(Itemized modification records)
-- Opening Marker --

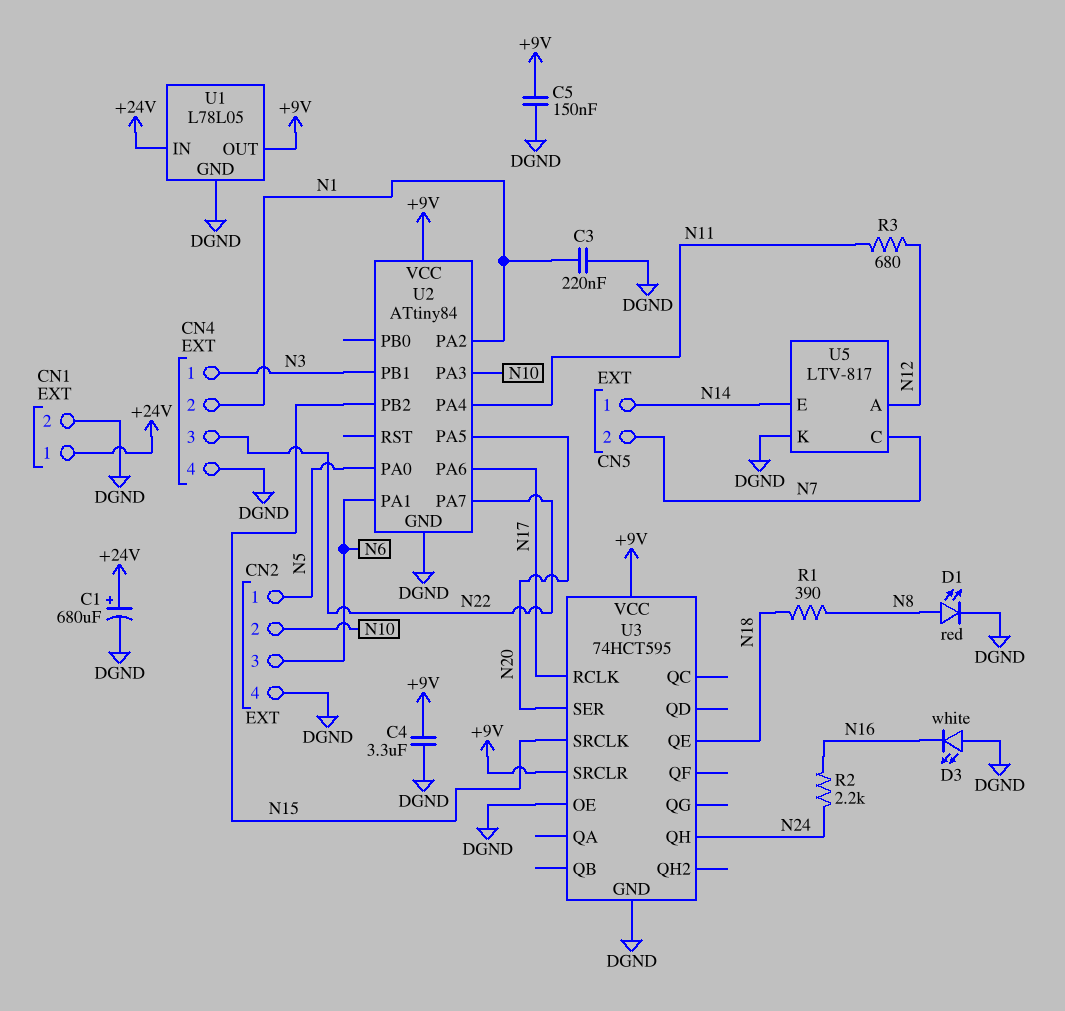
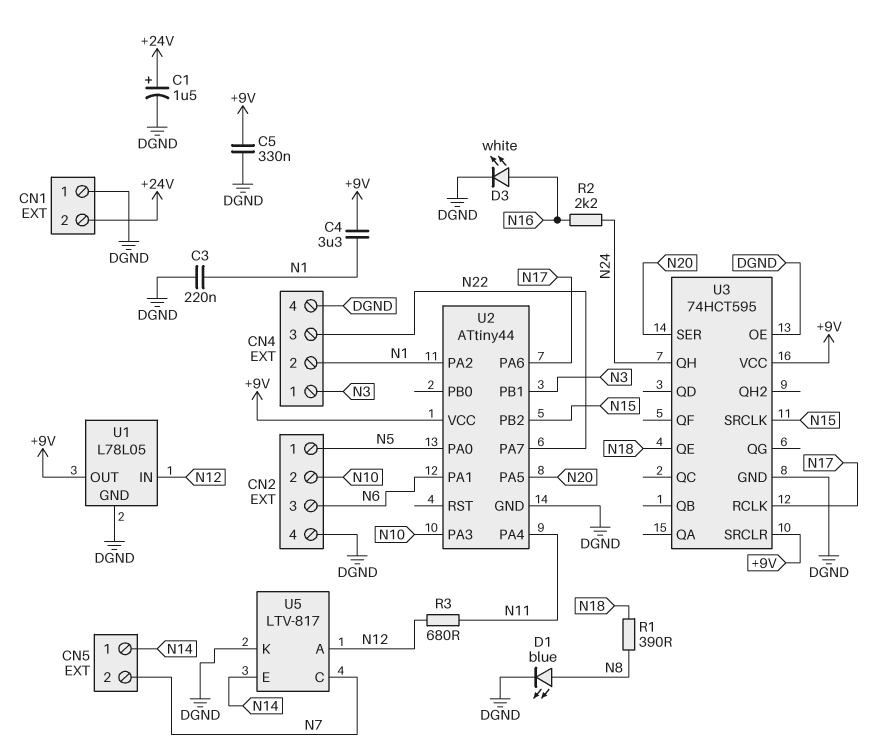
C1: 680uF (plus +24V, minus DGND) -> 1.5uF (plus +24V, minus DGND)
C4: 3.3uF (+9V, DGND) -> 3.3uF (+9V, N1)
C5: 150nF (+9V, DGND) -> 330nF (+9V, DGND)
CN1 pin 1: +24V -> DGND
CN1 pin 2: DGND -> +24V
D1: LED red (A N8, K DGND) -> LED blue (A N8, K DGND)
D3: LED white (A DGND, K N16) -> LED white (A N16, K DGND)
U1 pin IN: +24V -> N12
U2: ATtiny84 -> ATtiny44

-- Closing Marker --

Output the full set of records above without changing a word, and drop the images.

→ Response
C1: 680uF (plus +24V, minus DGND) -> 1.5uF (plus +24V, minus DGND)
C4: 3.3uF (+9V, DGND) -> 3.3uF (+9V, N1)
C5: 150nF (+9V, DGND) -> 330nF (+9V, DGND)
CN1 pin 1: +24V -> DGND
CN1 pin 2: DGND -> +24V
D1: LED red (A N8, K DGND) -> LED blue (A N8, K DGND)
D3: LED white (A DGND, K N16) -> LED white (A N16, K DGND)
U1 pin IN: +24V -> N12
U2: ATtiny84 -> ATtiny44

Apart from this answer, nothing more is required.